Instruction:
What you produce should be every line from the data that includes "moved".

Dataset records:
◇ ◇ ◇ ◇ ◇ ◇ ◇

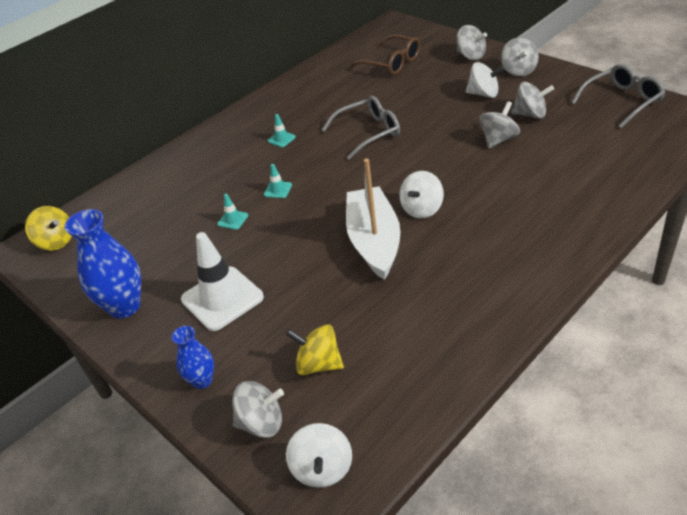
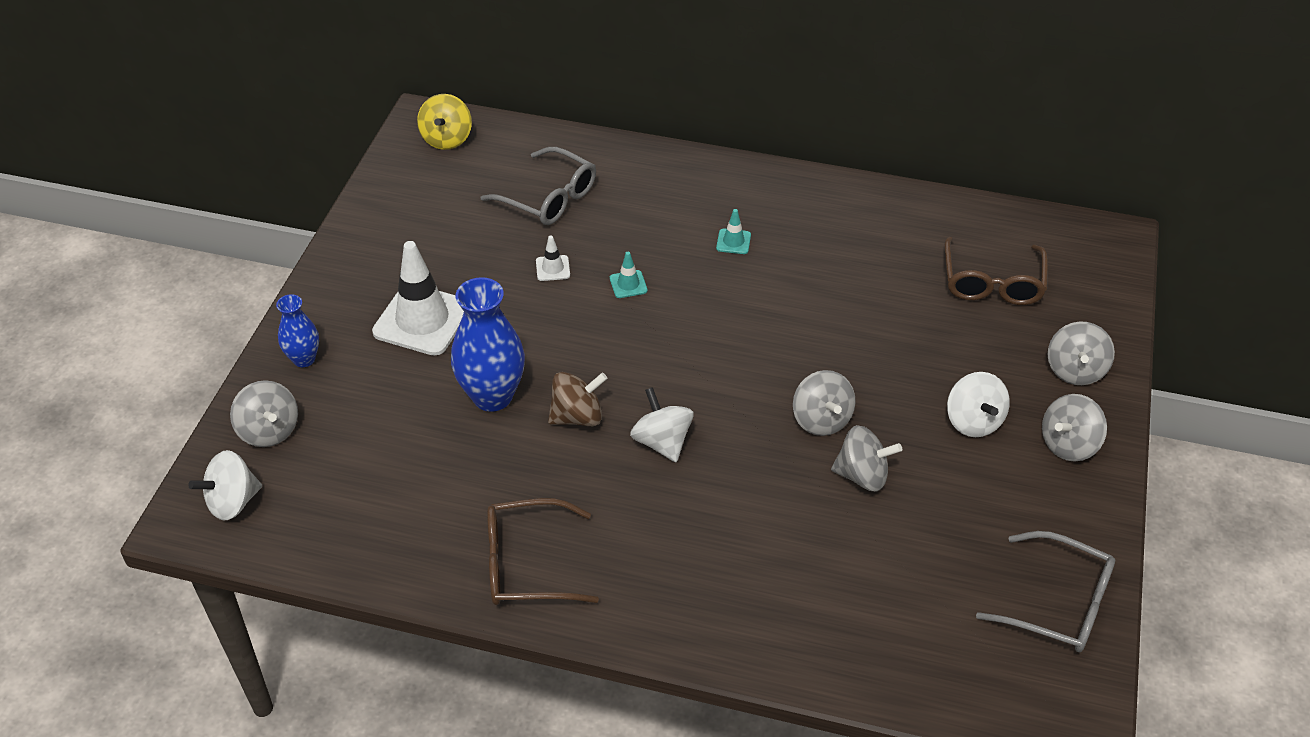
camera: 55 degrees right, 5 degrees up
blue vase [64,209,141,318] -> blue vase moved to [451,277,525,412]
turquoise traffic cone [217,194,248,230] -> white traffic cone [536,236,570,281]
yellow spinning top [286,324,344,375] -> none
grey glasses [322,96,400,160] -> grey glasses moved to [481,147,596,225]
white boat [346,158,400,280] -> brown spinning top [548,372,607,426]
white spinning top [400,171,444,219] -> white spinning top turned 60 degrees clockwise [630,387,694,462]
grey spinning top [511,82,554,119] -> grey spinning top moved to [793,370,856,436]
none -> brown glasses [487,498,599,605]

◇ ◇ ◇ ◇ ◇ ◇ ◇

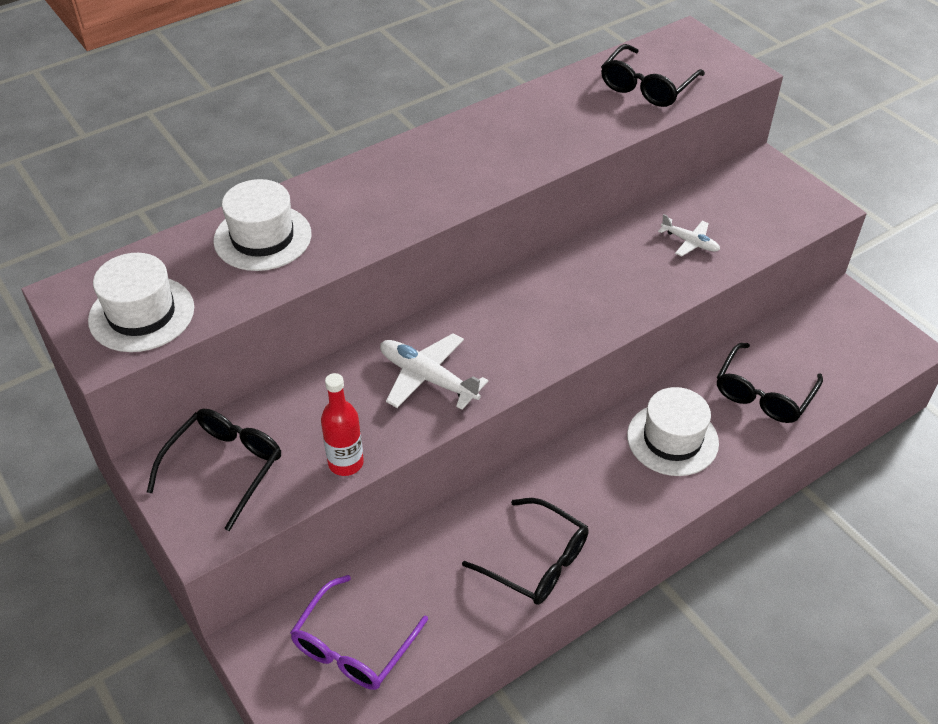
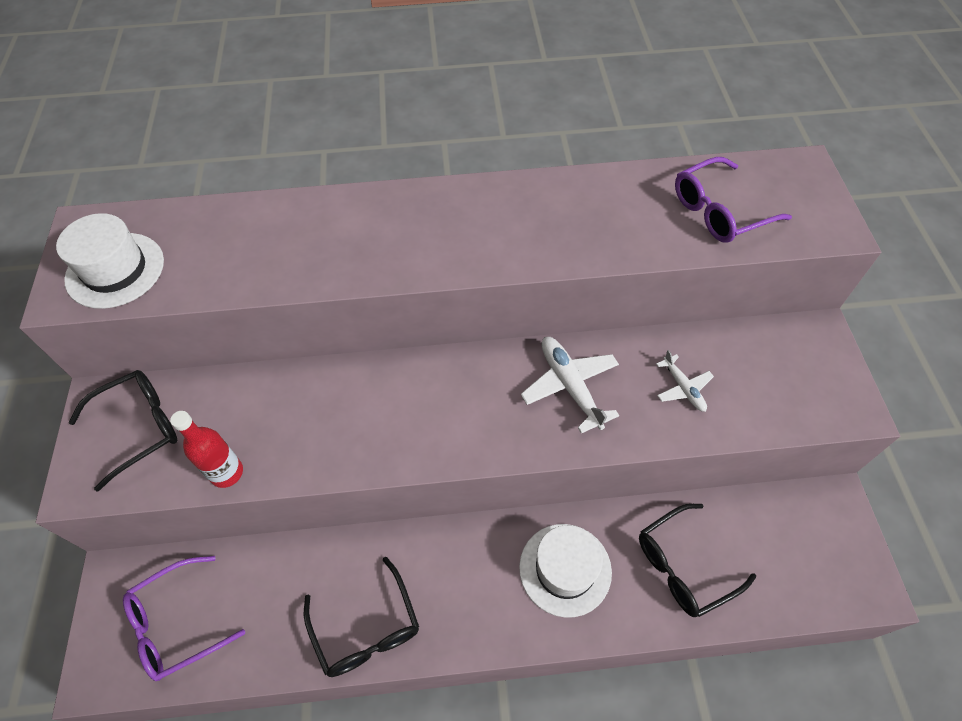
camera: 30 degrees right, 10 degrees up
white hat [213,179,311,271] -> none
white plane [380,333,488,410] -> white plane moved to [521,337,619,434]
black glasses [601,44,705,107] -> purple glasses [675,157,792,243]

◇ ◇ ◇ ◇ ◇ ◇ ◇

Result below:
blue vase [64,209,141,318] -> blue vase moved to [451,277,525,412]
grey glasses [322,96,400,160] -> grey glasses moved to [481,147,596,225]
grey spinning top [511,82,554,119] -> grey spinning top moved to [793,370,856,436]
white plane [380,333,488,410] -> white plane moved to [521,337,619,434]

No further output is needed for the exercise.